Exercise description - Repeat the line that contains "See the attached", the line that contains "Find all instances of stroma.", and all lines between them, exactly and with no other lines.

Dataset entries -
——

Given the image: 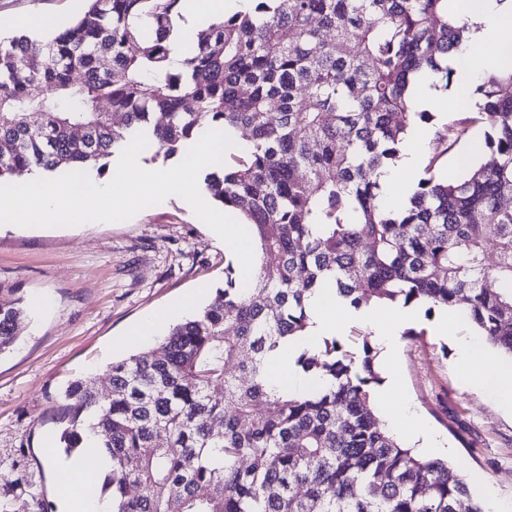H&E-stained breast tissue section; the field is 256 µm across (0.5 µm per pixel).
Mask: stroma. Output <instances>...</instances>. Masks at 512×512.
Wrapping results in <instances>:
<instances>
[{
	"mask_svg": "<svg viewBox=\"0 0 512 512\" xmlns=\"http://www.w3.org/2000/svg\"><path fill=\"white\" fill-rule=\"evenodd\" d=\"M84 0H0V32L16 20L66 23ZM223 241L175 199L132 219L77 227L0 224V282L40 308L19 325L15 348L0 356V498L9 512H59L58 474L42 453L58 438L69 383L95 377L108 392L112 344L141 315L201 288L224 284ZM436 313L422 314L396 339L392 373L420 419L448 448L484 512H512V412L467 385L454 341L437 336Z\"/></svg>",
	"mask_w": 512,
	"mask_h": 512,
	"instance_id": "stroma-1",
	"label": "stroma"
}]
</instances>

——

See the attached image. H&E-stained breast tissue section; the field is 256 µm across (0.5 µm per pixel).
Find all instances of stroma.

——

Written solution -
See the attached image. H&E-stained breast tissue section; the field is 256 µm across (0.5 µm per pixel).
Find all instances of stroma.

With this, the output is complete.